Report how many lines in the records hold the string "bell"; give the number and nothing else.
(Beginning of STUDY MATERIAL)
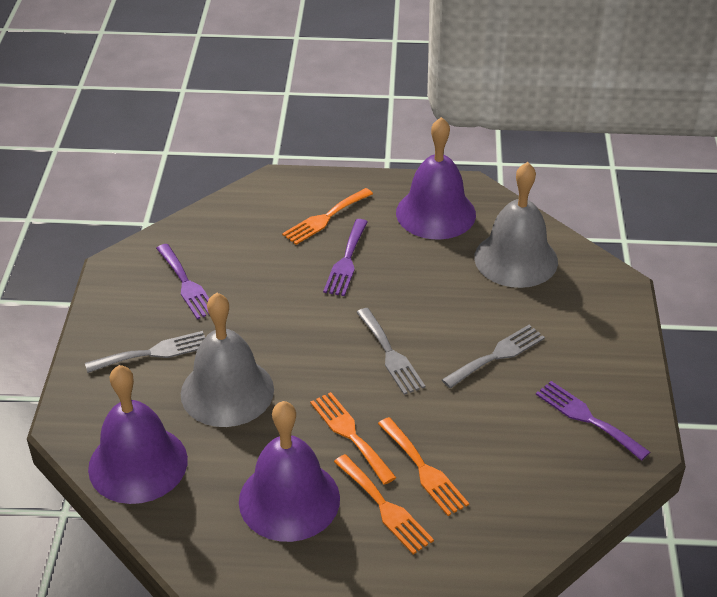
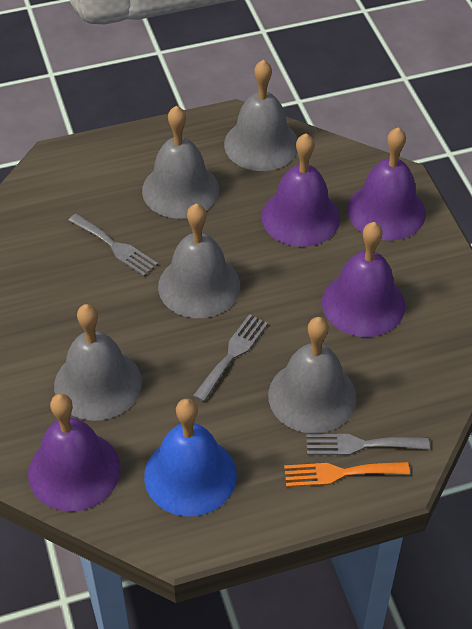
blue bell: 0 -> 1
grey bell: 2 -> 5
orange fork: 4 -> 1
purple bell: 3 -> 4
purple fork: 3 -> 0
(End of STUDY MATERIAL)
OUTPUT FOR THIS TASK: 3